» **EXERCISE AIM**: Below are records; reproduce exactly the lines from the one that has "none -> orange brick C4:C7 level 1" through the one that has "none -> yellow tile B4 level 1", ends included, and nothing more.

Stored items

╔══

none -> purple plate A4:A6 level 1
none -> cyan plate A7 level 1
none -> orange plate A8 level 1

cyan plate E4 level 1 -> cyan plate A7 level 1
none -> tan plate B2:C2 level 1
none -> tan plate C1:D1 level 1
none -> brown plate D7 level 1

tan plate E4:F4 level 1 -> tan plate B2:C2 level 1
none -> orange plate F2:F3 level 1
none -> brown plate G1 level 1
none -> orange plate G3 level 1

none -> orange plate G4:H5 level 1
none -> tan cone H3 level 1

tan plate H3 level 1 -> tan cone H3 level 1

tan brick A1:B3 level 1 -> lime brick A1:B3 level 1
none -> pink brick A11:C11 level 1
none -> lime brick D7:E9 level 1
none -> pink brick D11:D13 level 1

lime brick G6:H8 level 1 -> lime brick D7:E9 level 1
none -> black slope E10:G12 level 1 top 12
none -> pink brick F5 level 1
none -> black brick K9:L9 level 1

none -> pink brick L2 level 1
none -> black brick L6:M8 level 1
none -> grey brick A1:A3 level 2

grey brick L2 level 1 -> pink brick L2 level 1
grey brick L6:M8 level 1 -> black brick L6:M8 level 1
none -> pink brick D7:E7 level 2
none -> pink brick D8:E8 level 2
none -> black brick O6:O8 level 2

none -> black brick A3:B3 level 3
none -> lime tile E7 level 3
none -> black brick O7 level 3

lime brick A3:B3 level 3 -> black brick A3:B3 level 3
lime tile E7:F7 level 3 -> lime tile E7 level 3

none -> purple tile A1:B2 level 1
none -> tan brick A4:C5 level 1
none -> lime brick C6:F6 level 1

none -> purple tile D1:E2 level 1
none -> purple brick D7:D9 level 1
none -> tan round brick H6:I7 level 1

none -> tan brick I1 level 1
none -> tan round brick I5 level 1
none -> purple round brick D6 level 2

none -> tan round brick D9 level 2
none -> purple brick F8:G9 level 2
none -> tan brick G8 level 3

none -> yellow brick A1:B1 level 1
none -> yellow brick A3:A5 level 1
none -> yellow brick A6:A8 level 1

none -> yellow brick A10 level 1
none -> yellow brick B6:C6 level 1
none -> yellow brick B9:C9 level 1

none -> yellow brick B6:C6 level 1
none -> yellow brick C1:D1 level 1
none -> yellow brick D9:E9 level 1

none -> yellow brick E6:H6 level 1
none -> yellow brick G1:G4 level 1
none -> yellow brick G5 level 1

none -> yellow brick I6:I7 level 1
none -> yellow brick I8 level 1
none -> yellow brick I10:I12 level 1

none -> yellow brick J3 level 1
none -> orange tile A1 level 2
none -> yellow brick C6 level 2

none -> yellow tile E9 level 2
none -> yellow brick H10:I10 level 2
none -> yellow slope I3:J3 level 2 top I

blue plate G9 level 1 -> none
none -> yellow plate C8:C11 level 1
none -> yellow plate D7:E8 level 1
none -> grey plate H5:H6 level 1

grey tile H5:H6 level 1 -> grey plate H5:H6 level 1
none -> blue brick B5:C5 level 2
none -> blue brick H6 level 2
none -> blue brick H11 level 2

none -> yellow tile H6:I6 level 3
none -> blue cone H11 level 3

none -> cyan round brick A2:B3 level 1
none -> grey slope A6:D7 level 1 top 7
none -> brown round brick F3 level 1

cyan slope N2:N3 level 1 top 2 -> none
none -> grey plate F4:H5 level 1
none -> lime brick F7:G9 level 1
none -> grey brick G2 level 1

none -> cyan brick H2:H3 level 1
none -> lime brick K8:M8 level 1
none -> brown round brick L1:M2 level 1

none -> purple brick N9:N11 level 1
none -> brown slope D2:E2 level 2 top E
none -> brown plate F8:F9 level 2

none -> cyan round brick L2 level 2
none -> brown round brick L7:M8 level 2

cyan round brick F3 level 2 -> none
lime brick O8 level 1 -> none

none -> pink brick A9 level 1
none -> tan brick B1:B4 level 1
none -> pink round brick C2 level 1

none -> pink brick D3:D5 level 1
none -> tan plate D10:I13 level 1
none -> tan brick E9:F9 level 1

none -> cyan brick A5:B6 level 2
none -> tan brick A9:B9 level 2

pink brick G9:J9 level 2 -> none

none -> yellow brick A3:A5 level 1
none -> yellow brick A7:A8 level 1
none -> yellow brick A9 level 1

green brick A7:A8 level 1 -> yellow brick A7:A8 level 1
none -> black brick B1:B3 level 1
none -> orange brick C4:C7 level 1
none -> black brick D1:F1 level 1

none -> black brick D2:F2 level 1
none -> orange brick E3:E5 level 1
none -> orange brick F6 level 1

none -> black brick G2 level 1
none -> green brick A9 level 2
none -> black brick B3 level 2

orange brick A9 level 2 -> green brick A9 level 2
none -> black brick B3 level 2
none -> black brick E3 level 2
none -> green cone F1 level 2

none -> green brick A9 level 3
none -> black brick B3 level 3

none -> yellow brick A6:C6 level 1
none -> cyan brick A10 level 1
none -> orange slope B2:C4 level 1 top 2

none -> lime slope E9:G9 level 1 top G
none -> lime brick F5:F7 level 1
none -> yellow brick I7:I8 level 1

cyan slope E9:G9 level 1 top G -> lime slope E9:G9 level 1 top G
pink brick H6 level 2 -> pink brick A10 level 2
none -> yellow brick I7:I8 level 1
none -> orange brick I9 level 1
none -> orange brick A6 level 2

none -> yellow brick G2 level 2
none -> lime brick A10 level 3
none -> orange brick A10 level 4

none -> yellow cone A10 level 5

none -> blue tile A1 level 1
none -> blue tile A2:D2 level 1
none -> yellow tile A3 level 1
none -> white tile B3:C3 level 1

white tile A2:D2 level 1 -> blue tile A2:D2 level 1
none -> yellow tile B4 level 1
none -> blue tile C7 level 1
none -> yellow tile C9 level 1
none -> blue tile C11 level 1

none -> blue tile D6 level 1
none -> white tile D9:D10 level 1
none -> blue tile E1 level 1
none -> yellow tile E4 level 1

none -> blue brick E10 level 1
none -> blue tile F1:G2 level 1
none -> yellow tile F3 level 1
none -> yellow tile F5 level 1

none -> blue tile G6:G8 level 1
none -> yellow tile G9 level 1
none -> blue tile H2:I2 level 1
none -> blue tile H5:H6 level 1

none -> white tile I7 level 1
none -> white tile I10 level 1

╚══

» **WRITTEN REPLY**:
none -> orange brick C4:C7 level 1
none -> black brick D1:F1 level 1

none -> black brick D2:F2 level 1
none -> orange brick E3:E5 level 1
none -> orange brick F6 level 1

none -> black brick G2 level 1
none -> green brick A9 level 2
none -> black brick B3 level 2

orange brick A9 level 2 -> green brick A9 level 2
none -> black brick B3 level 2
none -> black brick E3 level 2
none -> green cone F1 level 2

none -> green brick A9 level 3
none -> black brick B3 level 3

none -> yellow brick A6:C6 level 1
none -> cyan brick A10 level 1
none -> orange slope B2:C4 level 1 top 2

none -> lime slope E9:G9 level 1 top G
none -> lime brick F5:F7 level 1
none -> yellow brick I7:I8 level 1

cyan slope E9:G9 level 1 top G -> lime slope E9:G9 level 1 top G
pink brick H6 level 2 -> pink brick A10 level 2
none -> yellow brick I7:I8 level 1
none -> orange brick I9 level 1
none -> orange brick A6 level 2

none -> yellow brick G2 level 2
none -> lime brick A10 level 3
none -> orange brick A10 level 4

none -> yellow cone A10 level 5

none -> blue tile A1 level 1
none -> blue tile A2:D2 level 1
none -> yellow tile A3 level 1
none -> white tile B3:C3 level 1

white tile A2:D2 level 1 -> blue tile A2:D2 level 1
none -> yellow tile B4 level 1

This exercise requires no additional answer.